* WHAT IS BEING ASKED
Repeat the records in full and exactly, omitting pictures.

* EXERCISE DATA
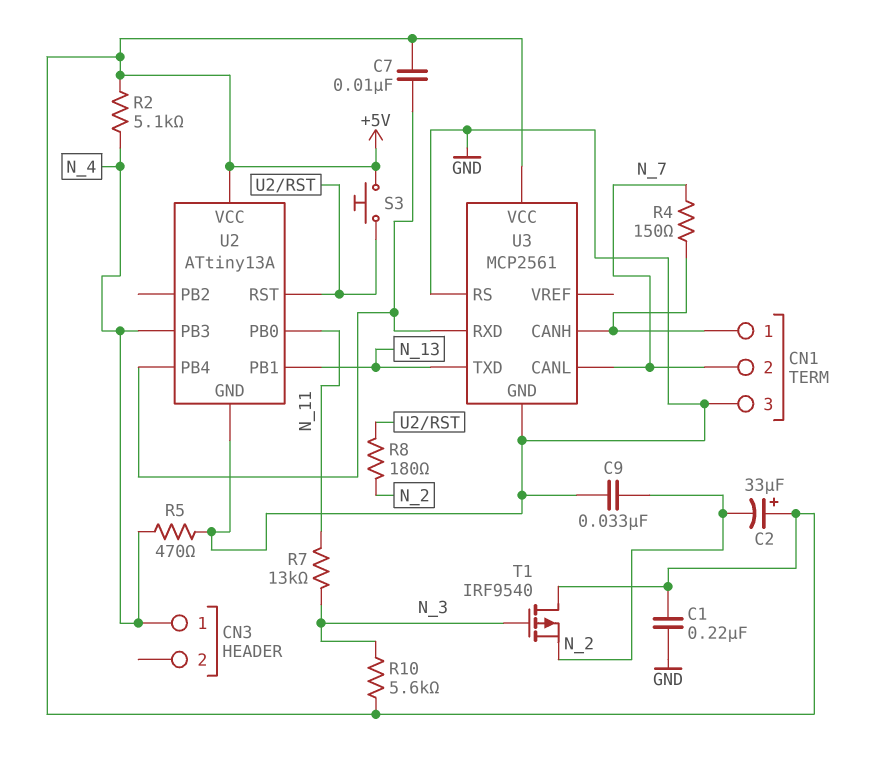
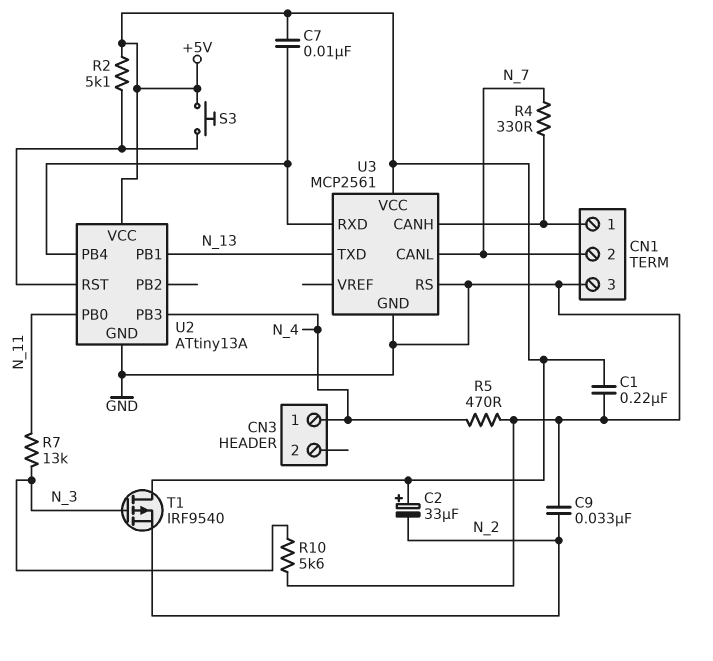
R2: 5.1k (+5V, N_4) -> 5.1k (+5V, U2/RST)
R4: 150 (CN1/1, N_7) -> 330 (CN1/1, N_7)
R8: 180 (N_2, U2/RST) -> none
R10: 5.6k (+5V, N_3) -> 5.6k (GND, N_3)

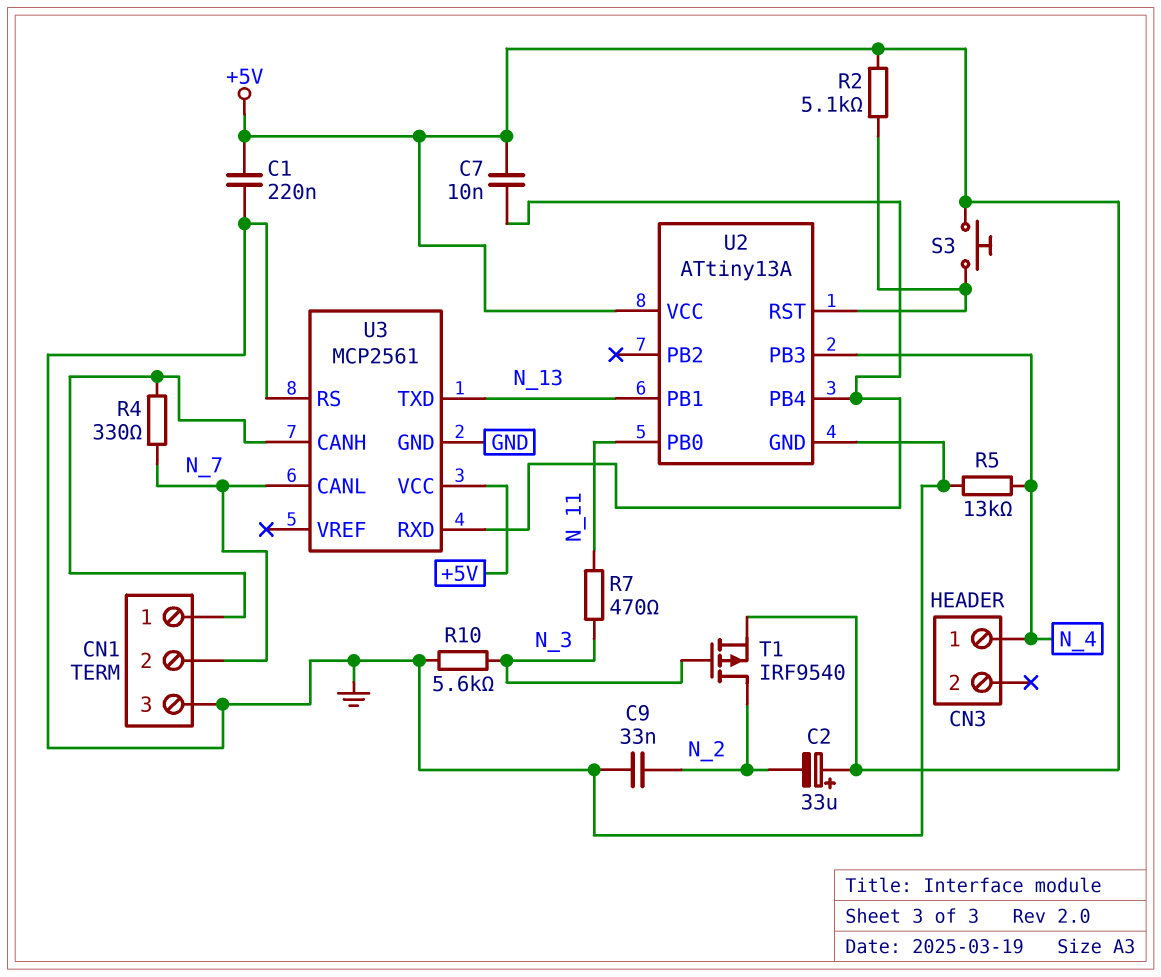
R5: 470 (GND, N_4) -> 13k (GND, N_4)
R7: 13k (N_3, N_11) -> 470 (N_3, N_11)
T1: PMOS IRF9540 (G N_3, D +5V, S N_2) -> PMOS IRF9540 (G N_3, D N_2, S +5V)

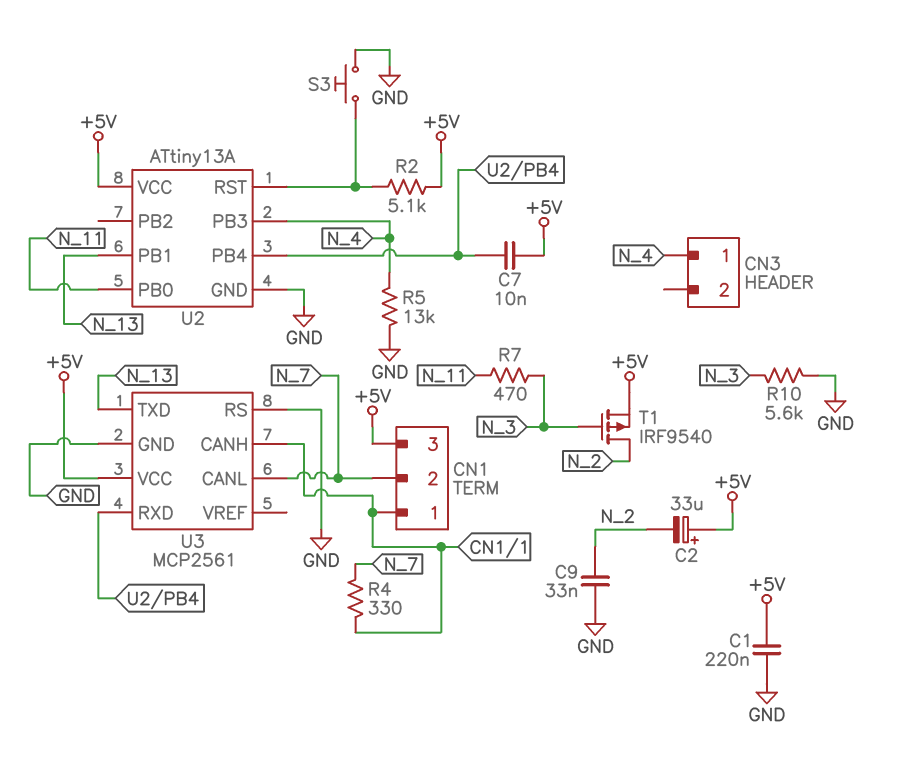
CN1 pin 3: GND -> +5V
S3: button (+5V, U2/RST) -> button (GND, U2/RST)

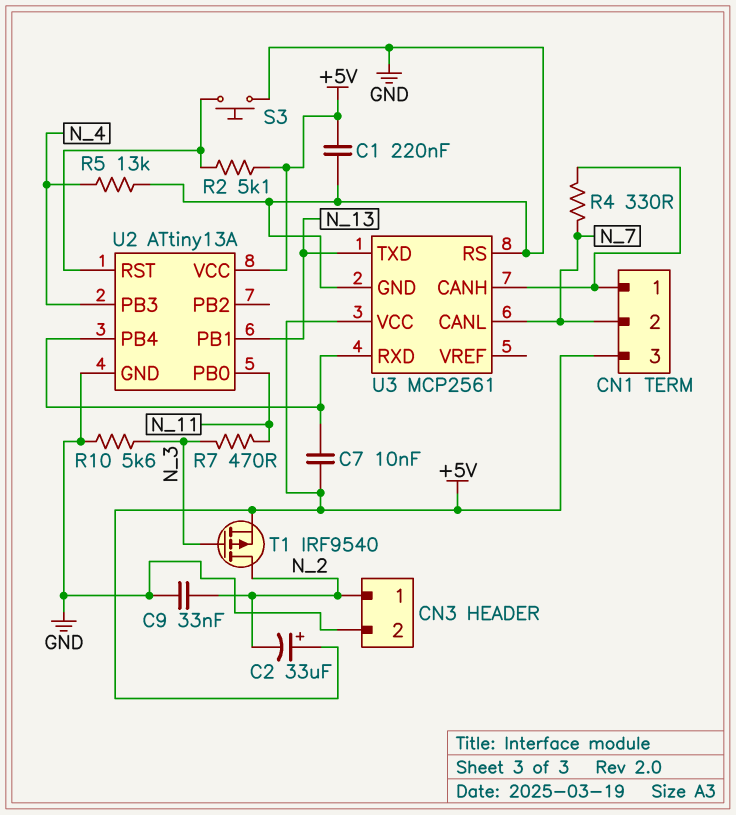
CN3 pin 1: N_4 -> N_2
CN3 pin 2: none -> GND

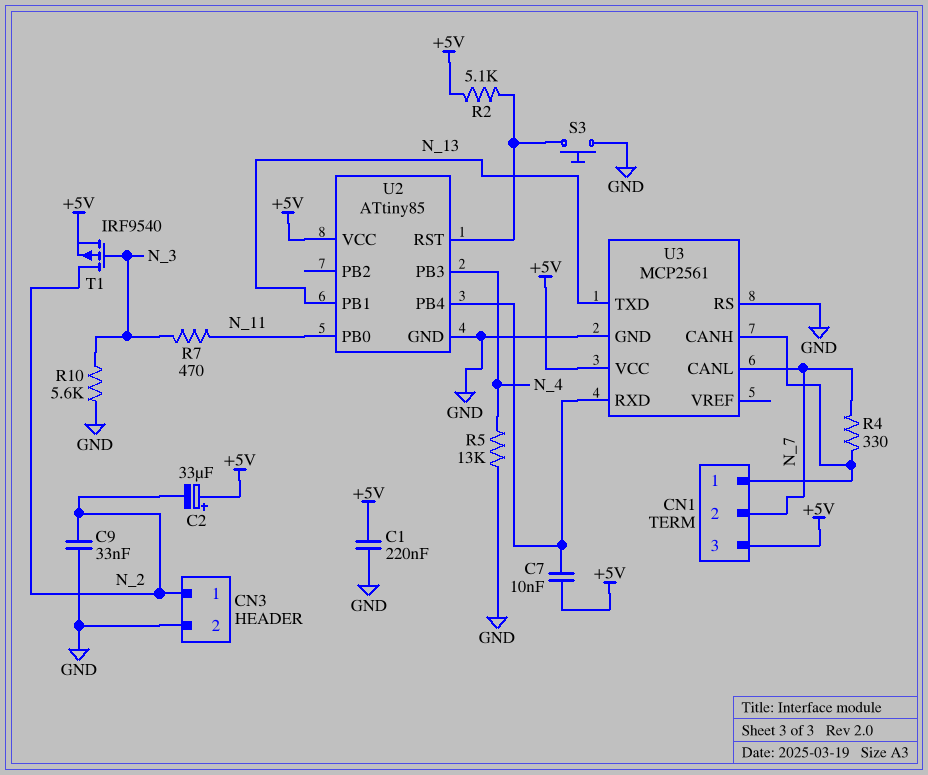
U2: ATtiny13A -> ATtiny85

* RESPONSE
R2: 5.1k (+5V, N_4) -> 5.1k (+5V, U2/RST)
R4: 150 (CN1/1, N_7) -> 330 (CN1/1, N_7)
R8: 180 (N_2, U2/RST) -> none
R10: 5.6k (+5V, N_3) -> 5.6k (GND, N_3)

R5: 470 (GND, N_4) -> 13k (GND, N_4)
R7: 13k (N_3, N_11) -> 470 (N_3, N_11)
T1: PMOS IRF9540 (G N_3, D +5V, S N_2) -> PMOS IRF9540 (G N_3, D N_2, S +5V)

CN1 pin 3: GND -> +5V
S3: button (+5V, U2/RST) -> button (GND, U2/RST)

CN3 pin 1: N_4 -> N_2
CN3 pin 2: none -> GND

U2: ATtiny13A -> ATtiny85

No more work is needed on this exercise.